▶ **Your task**
Of the lines in the data below, write out exactly those from the one holding "blue round brick B2" through the one holding "orange brick E5", both included.

**** Dataset extract ****

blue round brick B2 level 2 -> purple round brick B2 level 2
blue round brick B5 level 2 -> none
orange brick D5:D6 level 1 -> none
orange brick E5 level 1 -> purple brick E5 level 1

****
**** Dataset extract ****

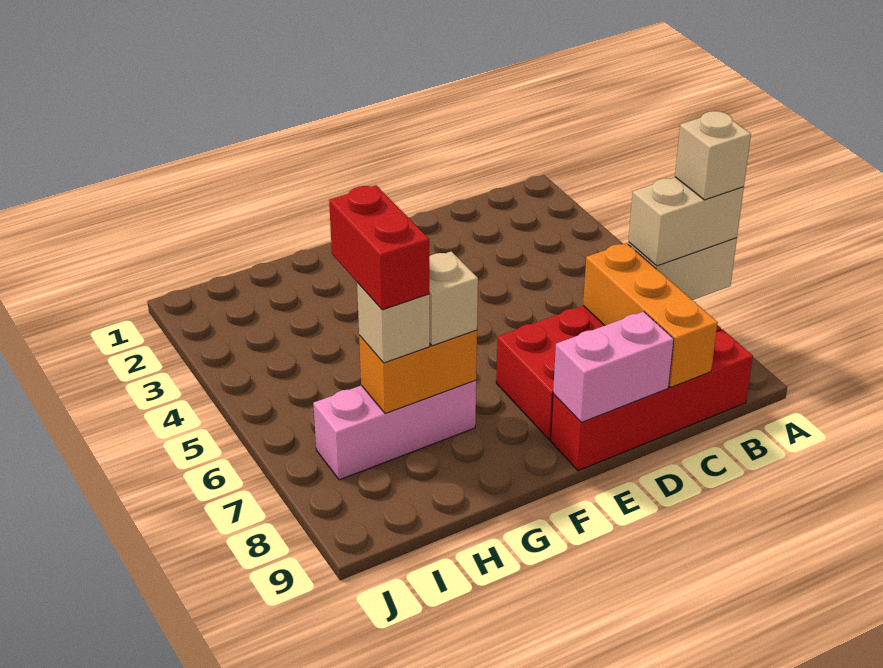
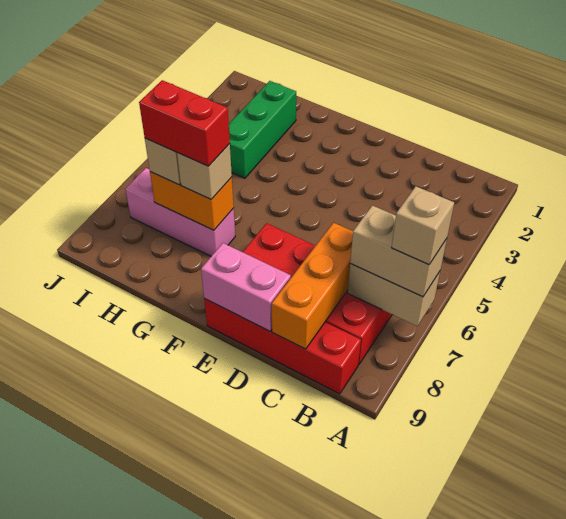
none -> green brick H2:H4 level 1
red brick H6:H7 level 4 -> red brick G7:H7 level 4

****

▶ **Result for this exercise**
blue round brick B2 level 2 -> purple round brick B2 level 2
blue round brick B5 level 2 -> none
orange brick D5:D6 level 1 -> none
orange brick E5 level 1 -> purple brick E5 level 1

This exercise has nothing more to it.